Problem requirements. Identify each line below that contains the string "repeat", with case counting, and copy those lines.

* START Data listing *

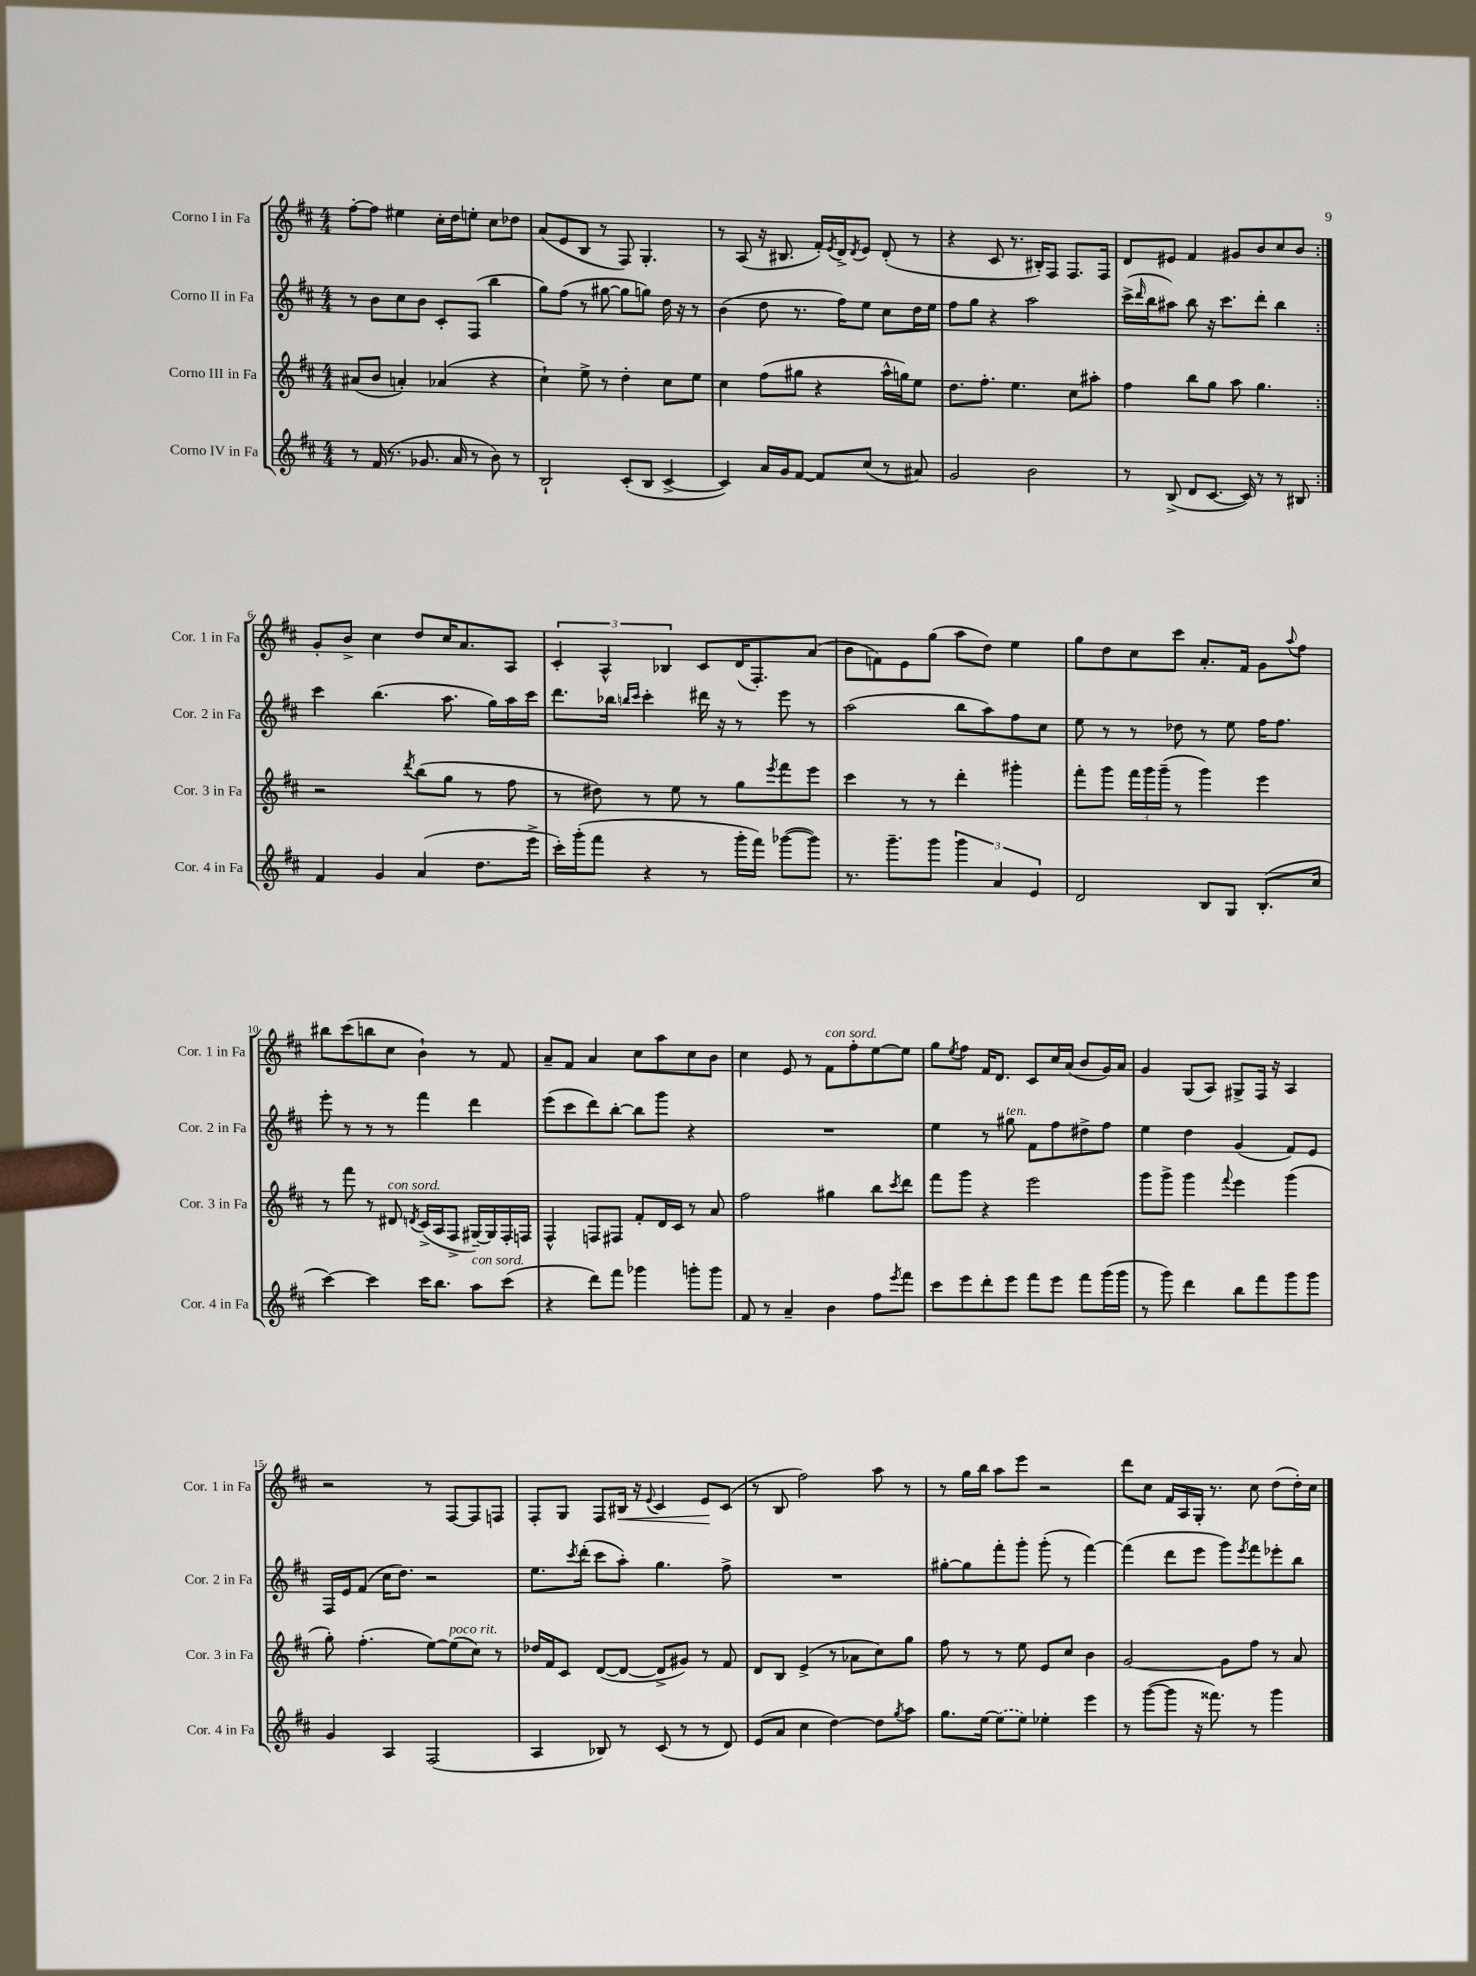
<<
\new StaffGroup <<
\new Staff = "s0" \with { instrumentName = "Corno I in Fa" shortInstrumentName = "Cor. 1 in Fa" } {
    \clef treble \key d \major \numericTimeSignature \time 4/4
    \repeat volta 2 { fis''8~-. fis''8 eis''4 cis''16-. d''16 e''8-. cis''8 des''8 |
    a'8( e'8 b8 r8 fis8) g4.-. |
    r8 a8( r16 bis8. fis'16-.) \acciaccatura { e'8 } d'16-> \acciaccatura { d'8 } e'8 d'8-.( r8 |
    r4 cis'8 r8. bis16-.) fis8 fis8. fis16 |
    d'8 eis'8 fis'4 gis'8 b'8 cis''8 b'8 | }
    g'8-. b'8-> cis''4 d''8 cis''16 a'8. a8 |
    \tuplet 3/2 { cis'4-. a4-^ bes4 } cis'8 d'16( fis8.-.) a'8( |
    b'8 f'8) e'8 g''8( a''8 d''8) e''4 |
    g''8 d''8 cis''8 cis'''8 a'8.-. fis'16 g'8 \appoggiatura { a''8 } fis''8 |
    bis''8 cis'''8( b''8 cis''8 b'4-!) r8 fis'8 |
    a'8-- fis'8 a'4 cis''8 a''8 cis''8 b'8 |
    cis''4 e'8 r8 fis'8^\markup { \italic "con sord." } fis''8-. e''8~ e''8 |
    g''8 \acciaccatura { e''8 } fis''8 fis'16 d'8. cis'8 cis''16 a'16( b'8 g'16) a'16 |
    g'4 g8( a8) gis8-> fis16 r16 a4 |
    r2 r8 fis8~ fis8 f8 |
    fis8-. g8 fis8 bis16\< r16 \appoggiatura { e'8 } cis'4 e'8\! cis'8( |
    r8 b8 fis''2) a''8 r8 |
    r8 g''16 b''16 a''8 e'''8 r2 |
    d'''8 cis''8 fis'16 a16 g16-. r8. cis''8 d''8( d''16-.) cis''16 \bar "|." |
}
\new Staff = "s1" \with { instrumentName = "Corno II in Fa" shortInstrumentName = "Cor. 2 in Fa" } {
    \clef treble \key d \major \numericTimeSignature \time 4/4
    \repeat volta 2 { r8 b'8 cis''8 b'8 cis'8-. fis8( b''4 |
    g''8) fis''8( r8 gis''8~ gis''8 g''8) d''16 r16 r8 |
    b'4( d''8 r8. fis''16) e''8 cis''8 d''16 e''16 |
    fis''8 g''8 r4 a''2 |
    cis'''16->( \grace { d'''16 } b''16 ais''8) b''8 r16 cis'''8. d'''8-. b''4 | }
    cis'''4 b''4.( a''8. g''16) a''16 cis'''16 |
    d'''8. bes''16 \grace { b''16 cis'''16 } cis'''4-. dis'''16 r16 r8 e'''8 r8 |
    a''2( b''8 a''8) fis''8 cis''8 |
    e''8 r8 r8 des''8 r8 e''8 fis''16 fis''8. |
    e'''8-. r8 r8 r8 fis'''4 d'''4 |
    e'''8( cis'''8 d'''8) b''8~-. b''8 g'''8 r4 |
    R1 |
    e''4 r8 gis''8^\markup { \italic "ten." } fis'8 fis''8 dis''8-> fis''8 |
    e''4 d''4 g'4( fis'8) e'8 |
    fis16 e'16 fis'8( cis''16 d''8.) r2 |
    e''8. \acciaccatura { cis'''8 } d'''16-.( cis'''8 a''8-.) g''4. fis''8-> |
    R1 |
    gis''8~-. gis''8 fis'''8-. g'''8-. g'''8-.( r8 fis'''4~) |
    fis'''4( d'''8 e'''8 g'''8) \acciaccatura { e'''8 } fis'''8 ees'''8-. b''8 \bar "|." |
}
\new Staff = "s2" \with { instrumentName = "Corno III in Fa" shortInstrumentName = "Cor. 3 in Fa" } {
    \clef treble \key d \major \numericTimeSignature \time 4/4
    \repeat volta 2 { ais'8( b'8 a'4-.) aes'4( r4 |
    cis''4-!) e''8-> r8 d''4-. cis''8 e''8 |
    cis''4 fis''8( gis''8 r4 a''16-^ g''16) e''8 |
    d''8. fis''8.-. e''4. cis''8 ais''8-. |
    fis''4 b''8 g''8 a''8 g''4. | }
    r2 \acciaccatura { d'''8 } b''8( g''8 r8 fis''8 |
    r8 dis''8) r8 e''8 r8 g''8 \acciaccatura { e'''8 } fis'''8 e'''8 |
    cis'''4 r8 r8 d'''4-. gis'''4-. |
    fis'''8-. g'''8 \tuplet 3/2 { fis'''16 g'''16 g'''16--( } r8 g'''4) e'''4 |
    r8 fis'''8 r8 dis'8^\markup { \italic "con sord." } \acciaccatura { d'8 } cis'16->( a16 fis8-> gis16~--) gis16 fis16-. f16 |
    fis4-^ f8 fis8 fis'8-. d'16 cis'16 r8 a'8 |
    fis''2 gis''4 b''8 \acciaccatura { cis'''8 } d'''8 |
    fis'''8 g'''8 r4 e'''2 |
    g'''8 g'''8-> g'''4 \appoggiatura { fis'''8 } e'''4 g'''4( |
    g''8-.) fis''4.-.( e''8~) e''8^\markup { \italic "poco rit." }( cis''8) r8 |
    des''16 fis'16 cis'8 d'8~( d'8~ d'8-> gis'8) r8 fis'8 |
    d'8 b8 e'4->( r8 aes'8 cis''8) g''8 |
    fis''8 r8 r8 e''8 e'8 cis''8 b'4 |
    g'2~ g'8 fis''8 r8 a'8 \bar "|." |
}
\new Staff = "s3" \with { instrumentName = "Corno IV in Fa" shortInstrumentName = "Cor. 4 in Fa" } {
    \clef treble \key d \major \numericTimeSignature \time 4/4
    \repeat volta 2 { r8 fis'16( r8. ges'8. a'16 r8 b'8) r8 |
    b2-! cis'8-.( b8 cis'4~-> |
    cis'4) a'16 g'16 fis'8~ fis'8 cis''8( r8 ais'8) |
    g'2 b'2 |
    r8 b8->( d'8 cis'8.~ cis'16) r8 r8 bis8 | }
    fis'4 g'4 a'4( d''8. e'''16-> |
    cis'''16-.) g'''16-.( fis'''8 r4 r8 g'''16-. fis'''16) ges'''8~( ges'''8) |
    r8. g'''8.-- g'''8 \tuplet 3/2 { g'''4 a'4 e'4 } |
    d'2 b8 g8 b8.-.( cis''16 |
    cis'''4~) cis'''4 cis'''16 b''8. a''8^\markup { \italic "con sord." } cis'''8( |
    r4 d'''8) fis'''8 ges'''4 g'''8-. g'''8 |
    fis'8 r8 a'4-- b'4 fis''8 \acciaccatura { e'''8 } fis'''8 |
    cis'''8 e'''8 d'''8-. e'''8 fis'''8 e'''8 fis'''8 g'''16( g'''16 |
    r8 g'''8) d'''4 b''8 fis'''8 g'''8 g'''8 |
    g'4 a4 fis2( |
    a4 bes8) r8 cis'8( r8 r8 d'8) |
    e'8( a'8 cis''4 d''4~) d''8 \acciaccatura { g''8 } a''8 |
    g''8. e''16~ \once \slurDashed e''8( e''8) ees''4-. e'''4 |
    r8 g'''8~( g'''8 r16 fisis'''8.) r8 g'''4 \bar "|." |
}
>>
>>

* END Data listing *
* START Data listing *

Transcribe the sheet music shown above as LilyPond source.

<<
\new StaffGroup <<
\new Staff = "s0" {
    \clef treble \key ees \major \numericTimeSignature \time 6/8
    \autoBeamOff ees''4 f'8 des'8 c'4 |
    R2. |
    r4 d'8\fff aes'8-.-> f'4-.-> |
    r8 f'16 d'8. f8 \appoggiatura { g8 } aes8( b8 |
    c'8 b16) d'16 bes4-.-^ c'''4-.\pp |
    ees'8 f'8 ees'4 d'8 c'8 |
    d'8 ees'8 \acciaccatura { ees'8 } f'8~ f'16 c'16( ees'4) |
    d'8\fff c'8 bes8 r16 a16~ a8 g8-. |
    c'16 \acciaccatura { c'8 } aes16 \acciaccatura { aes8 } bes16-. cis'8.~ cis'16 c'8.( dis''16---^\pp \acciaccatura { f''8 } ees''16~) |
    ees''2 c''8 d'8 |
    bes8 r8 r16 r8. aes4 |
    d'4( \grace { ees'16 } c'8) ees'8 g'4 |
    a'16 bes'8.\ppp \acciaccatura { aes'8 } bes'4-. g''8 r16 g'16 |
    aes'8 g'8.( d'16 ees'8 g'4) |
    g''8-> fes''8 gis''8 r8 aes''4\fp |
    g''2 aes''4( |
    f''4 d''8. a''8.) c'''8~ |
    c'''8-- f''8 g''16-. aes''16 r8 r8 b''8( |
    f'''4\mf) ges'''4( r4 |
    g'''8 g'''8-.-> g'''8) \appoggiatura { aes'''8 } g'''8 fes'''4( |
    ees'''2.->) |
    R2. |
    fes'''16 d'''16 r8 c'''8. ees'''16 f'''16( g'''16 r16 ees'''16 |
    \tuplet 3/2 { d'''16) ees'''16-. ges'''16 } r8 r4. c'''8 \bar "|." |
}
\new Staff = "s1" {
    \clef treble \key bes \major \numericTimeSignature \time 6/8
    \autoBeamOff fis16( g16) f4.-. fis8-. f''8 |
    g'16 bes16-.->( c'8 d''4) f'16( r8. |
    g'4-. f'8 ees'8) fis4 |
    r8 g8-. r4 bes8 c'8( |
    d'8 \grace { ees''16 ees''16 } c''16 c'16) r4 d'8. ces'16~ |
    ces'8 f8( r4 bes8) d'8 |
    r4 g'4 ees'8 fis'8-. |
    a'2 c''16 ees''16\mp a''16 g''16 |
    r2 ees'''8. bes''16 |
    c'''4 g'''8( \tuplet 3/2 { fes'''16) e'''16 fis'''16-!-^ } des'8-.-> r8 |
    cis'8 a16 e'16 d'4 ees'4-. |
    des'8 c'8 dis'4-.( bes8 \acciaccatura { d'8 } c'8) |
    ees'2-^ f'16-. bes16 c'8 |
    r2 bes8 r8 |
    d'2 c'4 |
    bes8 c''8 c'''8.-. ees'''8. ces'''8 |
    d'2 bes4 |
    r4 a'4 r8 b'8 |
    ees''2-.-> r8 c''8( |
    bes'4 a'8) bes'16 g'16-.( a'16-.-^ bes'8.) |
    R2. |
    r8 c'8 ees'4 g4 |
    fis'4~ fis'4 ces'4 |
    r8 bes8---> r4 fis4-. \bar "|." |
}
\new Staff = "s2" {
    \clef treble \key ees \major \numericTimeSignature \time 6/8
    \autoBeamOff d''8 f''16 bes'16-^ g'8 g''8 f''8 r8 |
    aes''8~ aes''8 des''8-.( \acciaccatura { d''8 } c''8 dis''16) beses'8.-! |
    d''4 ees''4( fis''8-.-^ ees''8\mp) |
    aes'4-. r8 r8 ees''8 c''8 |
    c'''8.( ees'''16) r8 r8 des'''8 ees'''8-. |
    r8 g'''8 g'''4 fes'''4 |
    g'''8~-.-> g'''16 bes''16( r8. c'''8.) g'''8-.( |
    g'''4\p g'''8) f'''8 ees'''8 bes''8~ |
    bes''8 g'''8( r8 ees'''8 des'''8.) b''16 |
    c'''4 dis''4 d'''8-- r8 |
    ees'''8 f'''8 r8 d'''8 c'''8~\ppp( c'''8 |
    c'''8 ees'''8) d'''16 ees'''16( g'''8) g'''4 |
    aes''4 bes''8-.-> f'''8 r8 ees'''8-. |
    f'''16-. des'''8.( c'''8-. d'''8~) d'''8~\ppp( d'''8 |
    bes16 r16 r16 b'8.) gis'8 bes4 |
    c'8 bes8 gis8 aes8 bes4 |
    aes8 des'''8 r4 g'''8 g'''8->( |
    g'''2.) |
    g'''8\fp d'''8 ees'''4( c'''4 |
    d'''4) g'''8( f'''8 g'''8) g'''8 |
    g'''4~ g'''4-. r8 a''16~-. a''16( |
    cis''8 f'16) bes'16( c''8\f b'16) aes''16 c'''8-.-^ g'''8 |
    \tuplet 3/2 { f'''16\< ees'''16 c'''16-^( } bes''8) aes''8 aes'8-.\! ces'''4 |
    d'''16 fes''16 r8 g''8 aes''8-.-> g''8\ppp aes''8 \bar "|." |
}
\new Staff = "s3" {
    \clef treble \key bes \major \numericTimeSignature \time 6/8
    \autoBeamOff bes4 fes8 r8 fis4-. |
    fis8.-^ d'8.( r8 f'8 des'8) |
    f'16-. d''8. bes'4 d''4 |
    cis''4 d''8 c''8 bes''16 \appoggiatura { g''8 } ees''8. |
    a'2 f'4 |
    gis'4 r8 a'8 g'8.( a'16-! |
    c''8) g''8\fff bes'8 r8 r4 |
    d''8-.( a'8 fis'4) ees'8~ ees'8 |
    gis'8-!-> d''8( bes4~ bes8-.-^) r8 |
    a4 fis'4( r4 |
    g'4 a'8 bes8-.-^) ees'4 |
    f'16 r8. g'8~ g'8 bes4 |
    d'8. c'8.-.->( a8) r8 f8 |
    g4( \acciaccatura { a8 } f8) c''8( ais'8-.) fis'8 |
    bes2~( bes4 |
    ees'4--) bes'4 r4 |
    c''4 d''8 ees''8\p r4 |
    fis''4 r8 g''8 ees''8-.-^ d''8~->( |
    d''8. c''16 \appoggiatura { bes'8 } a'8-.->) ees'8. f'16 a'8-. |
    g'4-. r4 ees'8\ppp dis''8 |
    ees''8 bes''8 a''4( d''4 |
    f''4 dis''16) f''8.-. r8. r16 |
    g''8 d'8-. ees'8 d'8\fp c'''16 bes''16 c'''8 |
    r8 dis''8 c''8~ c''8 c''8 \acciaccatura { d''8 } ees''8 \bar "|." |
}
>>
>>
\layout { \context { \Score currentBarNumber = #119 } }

* END Data listing *

Exercise answer.
    \repeat volta 2 { fis''8~-. fis''8 eis''4 cis''16-. d''16 e''8-. cis''8 des''8 |
    \repeat volta 2 { r8 b'8 cis''8 b'8 cis'8-. fis8( b''4 |
    \repeat volta 2 { ais'8( b'8 a'4-.) aes'4( r4 |
    \repeat volta 2 { r8 fis'16( r8. ges'8. a'16 r8 b'8) r8 |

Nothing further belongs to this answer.